START Data listing

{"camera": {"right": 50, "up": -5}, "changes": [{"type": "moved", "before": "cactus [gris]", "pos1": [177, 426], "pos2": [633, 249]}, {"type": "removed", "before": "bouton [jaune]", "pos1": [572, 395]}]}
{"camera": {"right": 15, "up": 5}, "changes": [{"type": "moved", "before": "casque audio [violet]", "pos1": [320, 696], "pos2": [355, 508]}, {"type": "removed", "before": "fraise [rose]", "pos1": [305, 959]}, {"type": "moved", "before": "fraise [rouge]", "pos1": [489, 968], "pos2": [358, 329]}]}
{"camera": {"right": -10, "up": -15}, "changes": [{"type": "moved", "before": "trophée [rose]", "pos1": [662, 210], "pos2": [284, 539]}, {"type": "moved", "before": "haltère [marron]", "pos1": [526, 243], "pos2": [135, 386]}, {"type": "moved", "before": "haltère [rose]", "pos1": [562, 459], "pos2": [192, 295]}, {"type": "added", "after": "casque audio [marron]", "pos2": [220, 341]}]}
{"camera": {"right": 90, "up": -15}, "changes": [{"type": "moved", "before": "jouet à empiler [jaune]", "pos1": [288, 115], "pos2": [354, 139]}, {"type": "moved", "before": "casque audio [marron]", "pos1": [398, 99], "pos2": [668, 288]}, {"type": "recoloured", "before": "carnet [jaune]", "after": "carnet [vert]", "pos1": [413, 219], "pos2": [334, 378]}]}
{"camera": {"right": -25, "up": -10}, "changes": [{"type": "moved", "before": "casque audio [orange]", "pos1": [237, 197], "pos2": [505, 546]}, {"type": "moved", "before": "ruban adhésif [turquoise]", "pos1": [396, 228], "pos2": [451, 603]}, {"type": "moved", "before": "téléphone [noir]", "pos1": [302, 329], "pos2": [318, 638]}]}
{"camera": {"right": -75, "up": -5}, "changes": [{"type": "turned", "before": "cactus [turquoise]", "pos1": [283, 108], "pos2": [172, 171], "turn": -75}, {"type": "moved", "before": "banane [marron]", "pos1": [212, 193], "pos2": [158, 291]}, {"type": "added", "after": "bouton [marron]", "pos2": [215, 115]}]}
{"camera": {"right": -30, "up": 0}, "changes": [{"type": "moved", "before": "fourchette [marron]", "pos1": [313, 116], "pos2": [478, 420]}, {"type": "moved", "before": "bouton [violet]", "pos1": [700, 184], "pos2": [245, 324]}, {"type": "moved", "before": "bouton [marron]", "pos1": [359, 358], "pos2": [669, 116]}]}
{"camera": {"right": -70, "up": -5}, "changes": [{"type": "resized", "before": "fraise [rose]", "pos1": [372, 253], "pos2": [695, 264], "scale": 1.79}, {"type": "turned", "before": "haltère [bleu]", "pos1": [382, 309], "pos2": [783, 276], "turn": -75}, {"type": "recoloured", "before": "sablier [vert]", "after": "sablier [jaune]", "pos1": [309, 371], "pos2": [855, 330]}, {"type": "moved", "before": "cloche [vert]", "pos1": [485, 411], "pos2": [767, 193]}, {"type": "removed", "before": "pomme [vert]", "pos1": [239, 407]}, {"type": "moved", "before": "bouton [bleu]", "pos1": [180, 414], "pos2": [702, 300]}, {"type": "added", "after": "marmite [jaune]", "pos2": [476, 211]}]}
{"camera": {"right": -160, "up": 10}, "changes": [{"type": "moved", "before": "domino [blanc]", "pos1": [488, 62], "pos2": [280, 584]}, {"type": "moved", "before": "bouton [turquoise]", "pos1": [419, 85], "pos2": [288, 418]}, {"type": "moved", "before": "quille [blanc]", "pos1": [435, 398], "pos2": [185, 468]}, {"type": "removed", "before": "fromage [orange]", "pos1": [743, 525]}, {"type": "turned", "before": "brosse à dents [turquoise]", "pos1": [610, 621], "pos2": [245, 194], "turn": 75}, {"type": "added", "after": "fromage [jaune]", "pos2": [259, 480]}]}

END Data listing

* _To do_: The required output is every line above that contains the string "cactus".

* _Exercise output_:
{"camera": {"right": 50, "up": -5}, "changes": [{"type": "moved", "before": "cactus [gris]", "pos1": [177, 426], "pos2": [633, 249]}, {"type": "removed", "before": "bouton [jaune]", "pos1": [572, 395]}]}
{"camera": {"right": -75, "up": -5}, "changes": [{"type": "turned", "before": "cactus [turquoise]", "pos1": [283, 108], "pos2": [172, 171], "turn": -75}, {"type": "moved", "before": "banane [marron]", "pos1": [212, 193], "pos2": [158, 291]}, {"type": "added", "after": "bouton [marron]", "pos2": [215, 115]}]}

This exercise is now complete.